+++ ENTRIES SUPPLIED

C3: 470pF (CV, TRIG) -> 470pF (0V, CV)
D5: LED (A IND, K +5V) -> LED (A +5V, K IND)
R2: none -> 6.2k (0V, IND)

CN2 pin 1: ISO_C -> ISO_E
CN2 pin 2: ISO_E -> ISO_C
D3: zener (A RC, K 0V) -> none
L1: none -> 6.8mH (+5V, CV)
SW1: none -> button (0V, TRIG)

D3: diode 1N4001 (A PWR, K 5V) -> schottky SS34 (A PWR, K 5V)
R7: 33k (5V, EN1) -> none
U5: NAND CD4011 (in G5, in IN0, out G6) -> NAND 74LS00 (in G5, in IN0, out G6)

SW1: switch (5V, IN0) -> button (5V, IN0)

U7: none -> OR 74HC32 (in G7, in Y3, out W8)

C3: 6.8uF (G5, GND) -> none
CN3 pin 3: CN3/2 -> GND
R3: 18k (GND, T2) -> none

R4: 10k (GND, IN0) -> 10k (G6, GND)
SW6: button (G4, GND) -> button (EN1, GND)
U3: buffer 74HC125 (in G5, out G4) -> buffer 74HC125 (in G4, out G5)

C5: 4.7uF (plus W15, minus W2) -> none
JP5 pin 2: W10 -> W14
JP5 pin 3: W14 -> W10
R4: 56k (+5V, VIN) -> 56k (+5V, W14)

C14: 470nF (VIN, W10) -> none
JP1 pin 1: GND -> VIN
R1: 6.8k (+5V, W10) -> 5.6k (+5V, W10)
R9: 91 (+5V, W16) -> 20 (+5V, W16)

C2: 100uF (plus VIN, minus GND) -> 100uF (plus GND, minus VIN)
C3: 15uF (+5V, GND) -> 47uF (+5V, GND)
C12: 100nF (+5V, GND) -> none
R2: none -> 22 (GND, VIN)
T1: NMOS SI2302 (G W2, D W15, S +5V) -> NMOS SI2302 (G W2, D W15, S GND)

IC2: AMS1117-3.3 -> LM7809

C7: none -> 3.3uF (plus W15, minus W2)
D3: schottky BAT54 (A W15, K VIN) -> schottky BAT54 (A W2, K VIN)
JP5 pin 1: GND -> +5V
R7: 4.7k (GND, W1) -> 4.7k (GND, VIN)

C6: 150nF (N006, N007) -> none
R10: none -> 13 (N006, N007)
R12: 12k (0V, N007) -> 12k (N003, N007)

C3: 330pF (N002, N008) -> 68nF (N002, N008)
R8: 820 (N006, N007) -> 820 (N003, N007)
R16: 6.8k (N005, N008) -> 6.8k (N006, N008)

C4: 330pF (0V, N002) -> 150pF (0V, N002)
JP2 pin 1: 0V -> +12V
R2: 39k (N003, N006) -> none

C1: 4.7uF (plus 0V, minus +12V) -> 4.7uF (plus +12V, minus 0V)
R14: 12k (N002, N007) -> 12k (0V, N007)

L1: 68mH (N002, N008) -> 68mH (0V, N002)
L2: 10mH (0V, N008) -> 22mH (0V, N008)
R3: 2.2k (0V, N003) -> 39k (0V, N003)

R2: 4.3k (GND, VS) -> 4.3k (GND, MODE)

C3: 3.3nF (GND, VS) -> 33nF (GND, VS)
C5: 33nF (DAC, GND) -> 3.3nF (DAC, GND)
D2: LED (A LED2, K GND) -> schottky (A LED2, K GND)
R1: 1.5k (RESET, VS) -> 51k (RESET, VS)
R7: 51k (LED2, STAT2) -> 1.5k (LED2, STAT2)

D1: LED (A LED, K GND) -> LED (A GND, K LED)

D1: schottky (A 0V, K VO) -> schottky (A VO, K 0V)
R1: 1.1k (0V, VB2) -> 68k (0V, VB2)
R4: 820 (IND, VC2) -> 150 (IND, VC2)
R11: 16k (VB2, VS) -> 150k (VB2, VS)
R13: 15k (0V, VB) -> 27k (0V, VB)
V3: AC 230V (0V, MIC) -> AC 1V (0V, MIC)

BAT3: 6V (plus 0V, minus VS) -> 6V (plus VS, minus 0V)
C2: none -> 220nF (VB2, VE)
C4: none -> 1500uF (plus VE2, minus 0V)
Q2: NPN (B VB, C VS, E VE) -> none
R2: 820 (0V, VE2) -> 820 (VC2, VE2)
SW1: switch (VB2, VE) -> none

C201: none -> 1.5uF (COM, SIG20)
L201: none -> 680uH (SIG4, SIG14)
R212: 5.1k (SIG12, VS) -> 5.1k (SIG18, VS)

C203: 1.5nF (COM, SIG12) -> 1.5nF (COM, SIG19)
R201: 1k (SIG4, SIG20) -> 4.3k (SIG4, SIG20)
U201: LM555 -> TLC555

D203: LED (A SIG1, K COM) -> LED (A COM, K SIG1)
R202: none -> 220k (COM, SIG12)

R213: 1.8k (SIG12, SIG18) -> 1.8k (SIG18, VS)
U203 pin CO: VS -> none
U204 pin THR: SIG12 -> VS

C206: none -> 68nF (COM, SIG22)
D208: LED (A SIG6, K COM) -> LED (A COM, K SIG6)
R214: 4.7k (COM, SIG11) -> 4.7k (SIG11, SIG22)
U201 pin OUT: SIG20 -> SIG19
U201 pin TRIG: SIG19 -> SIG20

++++++

Each line of the data that has the string "button" should be returned.

**TASK OUTPUT**:
SW1: none -> button (0V, TRIG)
SW1: switch (5V, IN0) -> button (5V, IN0)
SW6: button (G4, GND) -> button (EN1, GND)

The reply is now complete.